Task to complete.
Copy out the lines below word for word, everything from the line containing "Question: Can you confirm if black" down to the line containing "Question: Is blue", both of those included.

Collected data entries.
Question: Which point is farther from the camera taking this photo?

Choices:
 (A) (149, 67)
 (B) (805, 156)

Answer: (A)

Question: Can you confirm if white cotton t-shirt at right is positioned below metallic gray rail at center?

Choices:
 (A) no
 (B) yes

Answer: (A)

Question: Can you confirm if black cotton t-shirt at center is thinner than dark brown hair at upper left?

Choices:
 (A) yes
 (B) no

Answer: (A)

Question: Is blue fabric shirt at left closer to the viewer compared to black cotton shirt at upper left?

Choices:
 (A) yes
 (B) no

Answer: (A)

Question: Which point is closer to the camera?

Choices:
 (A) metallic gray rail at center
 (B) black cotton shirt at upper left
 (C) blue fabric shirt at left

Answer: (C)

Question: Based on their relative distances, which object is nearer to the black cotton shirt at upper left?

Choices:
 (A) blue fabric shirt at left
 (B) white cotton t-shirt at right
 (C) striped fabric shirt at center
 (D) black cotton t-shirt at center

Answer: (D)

Response box.
Question: Can you confirm if black cotton t-shirt at center is thinner than dark brown hair at upper left?

Choices:
 (A) yes
 (B) no

Answer: (A)

Question: Is blue fabric shirt at left closer to the viewer compared to black cotton shirt at upper left?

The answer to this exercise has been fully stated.